PROBLEM TO WORK ON:
Copy these lines exactly and nothing else: from the line holding "Wrap output in" to the line holding "Segment regions of", both lines included.

WORKING DATA:
━━━━

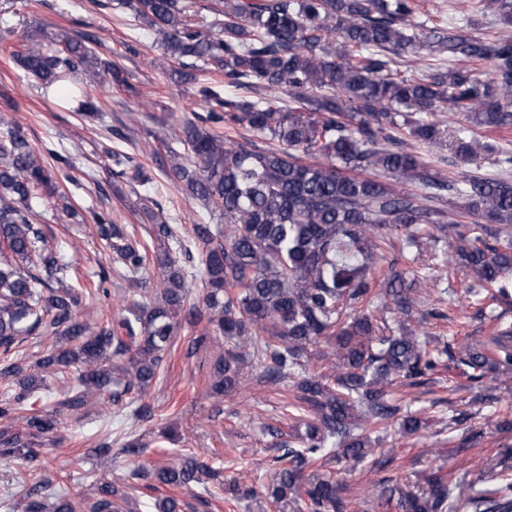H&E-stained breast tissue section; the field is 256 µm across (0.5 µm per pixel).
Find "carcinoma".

━━━━

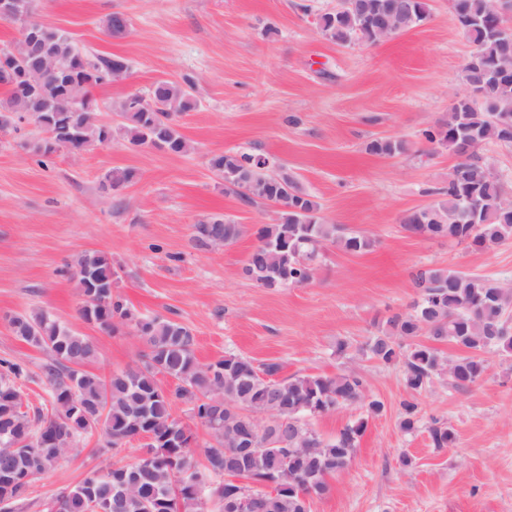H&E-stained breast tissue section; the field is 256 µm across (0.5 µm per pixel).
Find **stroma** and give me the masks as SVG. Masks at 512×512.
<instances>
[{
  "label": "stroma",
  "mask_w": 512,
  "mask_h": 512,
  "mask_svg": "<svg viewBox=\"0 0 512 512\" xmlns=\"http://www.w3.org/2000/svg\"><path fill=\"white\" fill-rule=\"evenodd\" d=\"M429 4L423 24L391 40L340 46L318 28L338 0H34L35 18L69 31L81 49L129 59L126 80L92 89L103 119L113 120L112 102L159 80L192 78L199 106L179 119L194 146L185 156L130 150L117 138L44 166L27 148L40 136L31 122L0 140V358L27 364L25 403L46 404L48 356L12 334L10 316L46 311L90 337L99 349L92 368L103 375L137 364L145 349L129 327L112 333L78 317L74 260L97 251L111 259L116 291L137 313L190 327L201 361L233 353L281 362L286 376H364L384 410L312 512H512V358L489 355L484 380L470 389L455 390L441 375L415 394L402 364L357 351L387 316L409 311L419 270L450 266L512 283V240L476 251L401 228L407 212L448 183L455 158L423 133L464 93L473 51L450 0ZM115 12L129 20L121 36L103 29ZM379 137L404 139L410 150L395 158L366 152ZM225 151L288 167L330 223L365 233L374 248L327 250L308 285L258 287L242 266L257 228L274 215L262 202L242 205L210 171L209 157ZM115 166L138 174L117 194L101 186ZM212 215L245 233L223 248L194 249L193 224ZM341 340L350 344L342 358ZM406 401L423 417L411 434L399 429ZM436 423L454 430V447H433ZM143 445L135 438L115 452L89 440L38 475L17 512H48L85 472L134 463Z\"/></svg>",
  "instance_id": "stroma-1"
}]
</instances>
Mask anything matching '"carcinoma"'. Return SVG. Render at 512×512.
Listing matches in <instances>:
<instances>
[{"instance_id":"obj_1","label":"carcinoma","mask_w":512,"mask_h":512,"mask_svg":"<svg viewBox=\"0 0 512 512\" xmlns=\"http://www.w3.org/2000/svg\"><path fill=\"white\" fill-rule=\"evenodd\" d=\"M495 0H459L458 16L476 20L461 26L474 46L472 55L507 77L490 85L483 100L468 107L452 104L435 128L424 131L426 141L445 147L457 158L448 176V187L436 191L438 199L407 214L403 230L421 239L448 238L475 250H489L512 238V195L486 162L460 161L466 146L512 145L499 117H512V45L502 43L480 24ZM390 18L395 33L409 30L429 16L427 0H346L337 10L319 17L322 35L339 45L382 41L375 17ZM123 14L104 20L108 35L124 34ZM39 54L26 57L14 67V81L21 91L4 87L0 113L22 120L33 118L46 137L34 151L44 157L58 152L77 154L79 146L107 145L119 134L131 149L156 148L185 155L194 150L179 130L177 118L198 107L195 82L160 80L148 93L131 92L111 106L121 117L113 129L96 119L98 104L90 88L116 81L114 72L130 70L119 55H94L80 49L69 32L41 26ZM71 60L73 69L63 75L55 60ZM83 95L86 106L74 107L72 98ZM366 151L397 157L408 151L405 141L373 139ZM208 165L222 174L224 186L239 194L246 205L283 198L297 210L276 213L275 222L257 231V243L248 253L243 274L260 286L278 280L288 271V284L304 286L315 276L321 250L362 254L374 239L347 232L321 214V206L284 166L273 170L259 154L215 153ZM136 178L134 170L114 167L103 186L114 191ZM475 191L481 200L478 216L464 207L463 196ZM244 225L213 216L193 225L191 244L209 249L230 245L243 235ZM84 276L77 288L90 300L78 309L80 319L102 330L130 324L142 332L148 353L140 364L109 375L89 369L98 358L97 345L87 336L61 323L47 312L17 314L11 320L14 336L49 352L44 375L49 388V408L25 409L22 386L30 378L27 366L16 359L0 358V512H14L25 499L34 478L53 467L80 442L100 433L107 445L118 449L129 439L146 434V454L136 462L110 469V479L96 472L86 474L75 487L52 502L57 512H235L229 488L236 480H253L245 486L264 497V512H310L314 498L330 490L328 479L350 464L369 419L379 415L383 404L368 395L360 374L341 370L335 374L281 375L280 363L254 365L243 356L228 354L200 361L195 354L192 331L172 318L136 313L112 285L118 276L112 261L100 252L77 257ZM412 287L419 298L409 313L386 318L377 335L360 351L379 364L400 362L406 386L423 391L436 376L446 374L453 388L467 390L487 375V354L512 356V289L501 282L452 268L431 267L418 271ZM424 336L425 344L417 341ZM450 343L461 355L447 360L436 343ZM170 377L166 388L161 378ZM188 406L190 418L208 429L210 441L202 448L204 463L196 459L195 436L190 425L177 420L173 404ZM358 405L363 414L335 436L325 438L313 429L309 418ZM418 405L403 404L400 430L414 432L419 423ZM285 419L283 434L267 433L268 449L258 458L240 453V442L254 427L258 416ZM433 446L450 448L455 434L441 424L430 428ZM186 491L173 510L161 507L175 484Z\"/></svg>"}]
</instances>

━━━━

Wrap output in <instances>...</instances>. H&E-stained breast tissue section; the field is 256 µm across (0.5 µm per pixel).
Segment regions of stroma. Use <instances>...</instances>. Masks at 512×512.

━━━━

REPLY:
Wrap output in <instances>...</instances>. H&E-stained breast tissue section; the field is 256 µm across (0.5 µm per pixel).
Segment regions of stroma. Use <instances>...</instances>. Masks at 512×512.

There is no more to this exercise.